(Object state change records)

+ + + + + + +

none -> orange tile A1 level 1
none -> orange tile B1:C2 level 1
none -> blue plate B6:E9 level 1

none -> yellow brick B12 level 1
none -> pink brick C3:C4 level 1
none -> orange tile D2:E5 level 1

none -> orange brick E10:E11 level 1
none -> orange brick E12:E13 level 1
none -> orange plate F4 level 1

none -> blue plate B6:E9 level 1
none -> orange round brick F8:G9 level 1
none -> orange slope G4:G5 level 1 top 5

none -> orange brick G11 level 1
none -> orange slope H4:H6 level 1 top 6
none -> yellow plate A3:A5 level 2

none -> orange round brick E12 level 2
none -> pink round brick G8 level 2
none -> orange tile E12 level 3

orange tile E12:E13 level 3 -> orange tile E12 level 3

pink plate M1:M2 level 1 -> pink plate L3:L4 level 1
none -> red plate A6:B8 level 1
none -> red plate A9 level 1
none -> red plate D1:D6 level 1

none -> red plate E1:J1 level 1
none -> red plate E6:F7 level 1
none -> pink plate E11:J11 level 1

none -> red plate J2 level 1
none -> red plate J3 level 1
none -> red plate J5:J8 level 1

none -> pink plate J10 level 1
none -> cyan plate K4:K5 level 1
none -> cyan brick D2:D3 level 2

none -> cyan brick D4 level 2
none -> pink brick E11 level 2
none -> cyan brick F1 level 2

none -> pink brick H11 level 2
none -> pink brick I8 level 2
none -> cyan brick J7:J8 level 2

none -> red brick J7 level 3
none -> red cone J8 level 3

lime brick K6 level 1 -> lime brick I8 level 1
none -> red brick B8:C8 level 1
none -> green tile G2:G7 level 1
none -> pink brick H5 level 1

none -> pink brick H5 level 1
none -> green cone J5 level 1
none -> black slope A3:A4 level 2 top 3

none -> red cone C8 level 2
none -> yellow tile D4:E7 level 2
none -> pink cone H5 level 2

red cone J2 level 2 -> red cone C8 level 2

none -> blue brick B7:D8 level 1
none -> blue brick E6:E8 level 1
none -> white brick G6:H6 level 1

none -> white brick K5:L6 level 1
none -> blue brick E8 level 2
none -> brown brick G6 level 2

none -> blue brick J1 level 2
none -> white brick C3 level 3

+ + + + + + +

▶ [What is needed]:
If a line in the data above holds the string "green", report that line.

▶ [Result for this task]:
none -> green tile G2:G7 level 1
none -> green cone J5 level 1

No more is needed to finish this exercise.